### Exercise goal
Lines with the word "triangle" in them are the ones to copy from the records.

Start of Record excerpts

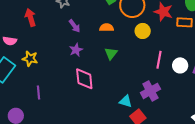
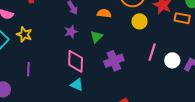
green triangle: (111, 53) -> (96, 37), moved
purple cross: (150, 91) -> (114, 61), moved
cyan triangle: (126, 101) -> (77, 85), moved

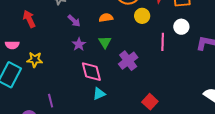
white circle: (172, 60) -> (181, 27), moved
purple line: (28, 69) -> (51, 101), moved
cyan triangle: (77, 85) -> (99, 94), turned -32

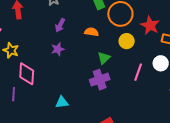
purple arrow: (74, 21) -> (60, 25), turned 56
green triangle: (105, 42) -> (104, 58), moved
pink diamond: (91, 72) -> (27, 74), moved

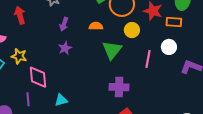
green triangle: (104, 58) -> (112, 50), size x1.5
purple cross: (100, 80) -> (119, 87), moved, turned 30
cyan triangle: (62, 102) -> (61, 100), moved

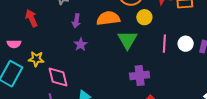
orange semicircle: (96, 26) -> (108, 18), size x1.6
white circle: (169, 47) -> (186, 44), moved

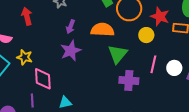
yellow circle: (144, 17) -> (146, 35), moved
purple star: (81, 44) -> (71, 51), size x1.5
purple cross: (140, 75) -> (129, 81), moved

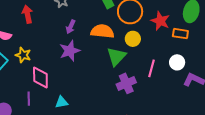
yellow circle: (146, 35) -> (133, 39), moved
white circle: (174, 68) -> (177, 62), moved
purple cross: (129, 81) -> (126, 83), turned -30

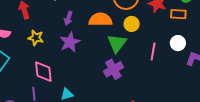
yellow star: (23, 55) -> (36, 38), moved
purple cross: (126, 83) -> (113, 69), moved

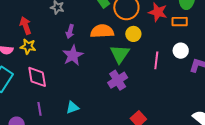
yellow star: (36, 38) -> (28, 47), moved
pink diamond: (43, 72) -> (37, 77), moved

End of Record excerpts

### Answer section
green triangle: (111, 53) -> (96, 37), moved
cyan triangle: (126, 101) -> (77, 85), moved
cyan triangle: (77, 85) -> (99, 94), turned -32
green triangle: (105, 42) -> (104, 58), moved
green triangle: (104, 58) -> (112, 50), size x1.5
cyan triangle: (62, 102) -> (61, 100), moved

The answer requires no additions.